Leave every picture out, and write out the remaining entries exactly.

Segment Start: Recorded information

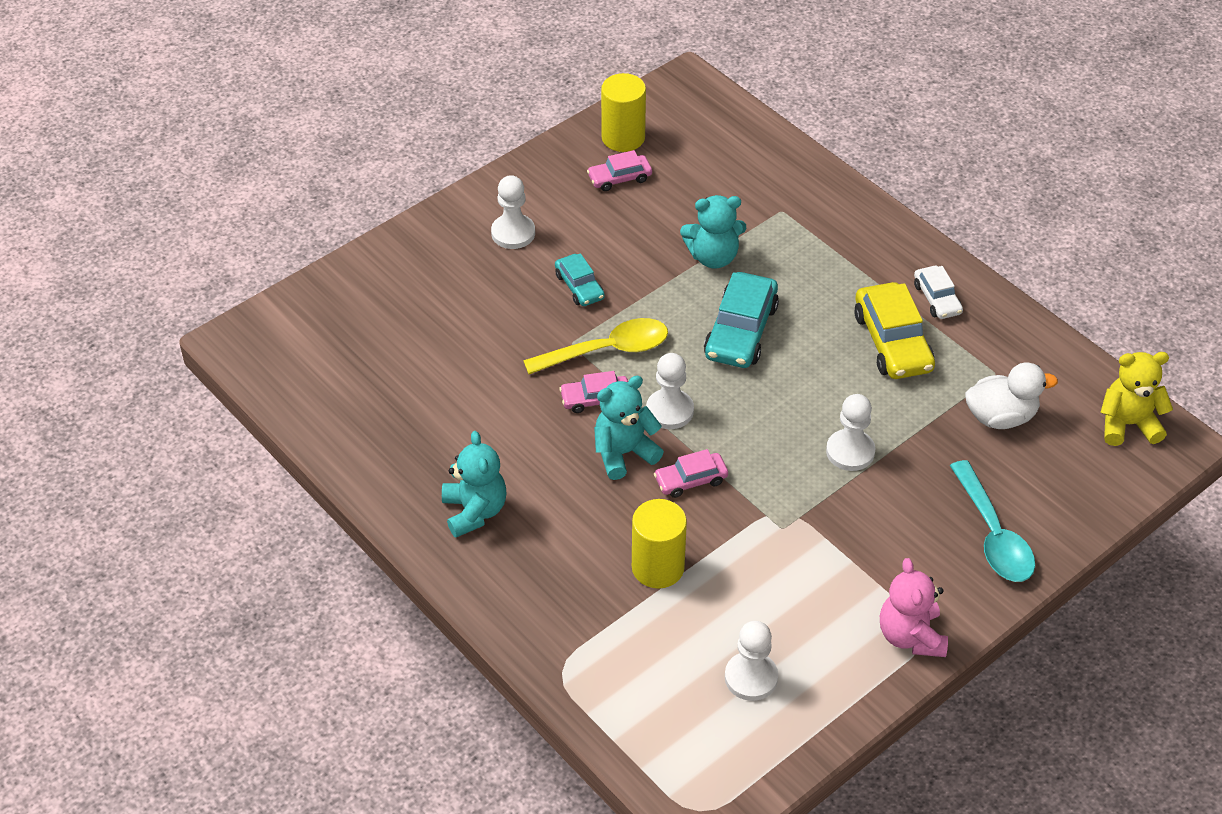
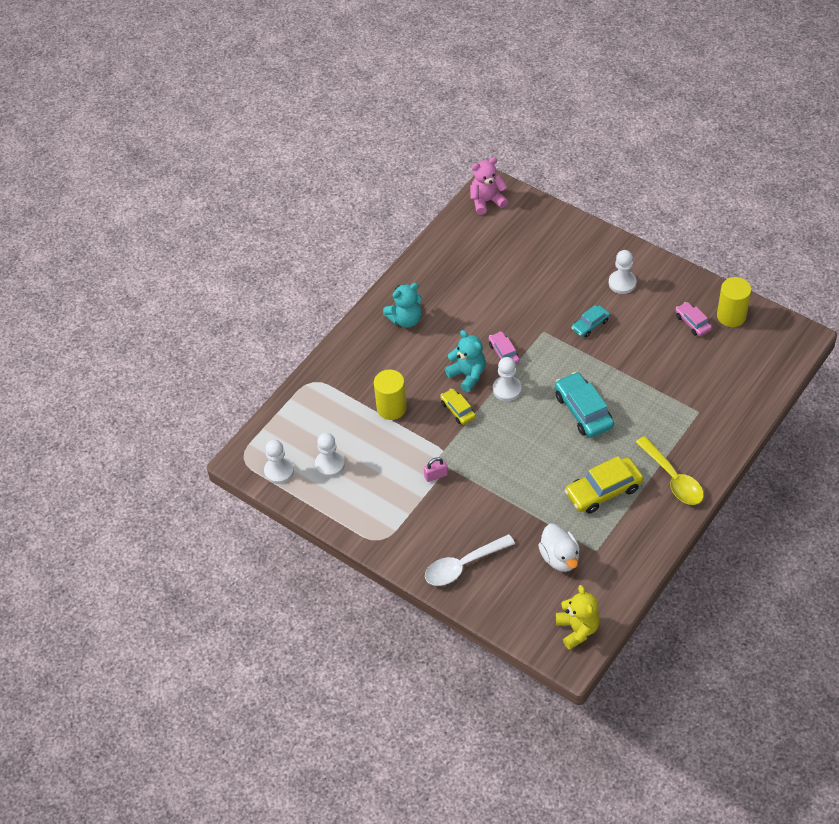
camera: 80 degrees right, 5 degrees up
(607, 350) = (543, 350): yellow spoon -> yellow spoon (673, 478)
(691, 480) = (458, 410): pink car -> yellow car
(713, 257) = (641, 384): turquoise teddy bear -> none
(741, 331) = (583, 411): turquoise car -> turquoise car turned 60 degrees clockwise
(813, 535) = (436, 475): none -> pink padlock
(850, 452) = (504, 483): white pawn -> white pawn (279, 471)
(911, 636) = (377, 534): pink teddy bear -> pink teddy bear (487, 201)
(937, 299) = (651, 509): white car -> none
(993, 535) = (463, 565): turquoise spoon -> white spoon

Segment End: Recorded information

§ Problem solution:
camera: 80 degrees right, 5 degrees up
(607, 350) = (543, 350): yellow spoon -> yellow spoon (673, 478)
(691, 480) = (458, 410): pink car -> yellow car
(713, 257) = (641, 384): turquoise teddy bear -> none
(741, 331) = (583, 411): turquoise car -> turquoise car turned 60 degrees clockwise
(813, 535) = (436, 475): none -> pink padlock
(850, 452) = (504, 483): white pawn -> white pawn (279, 471)
(911, 636) = (377, 534): pink teddy bear -> pink teddy bear (487, 201)
(937, 299) = (651, 509): white car -> none
(993, 535) = (463, 565): turquoise spoon -> white spoon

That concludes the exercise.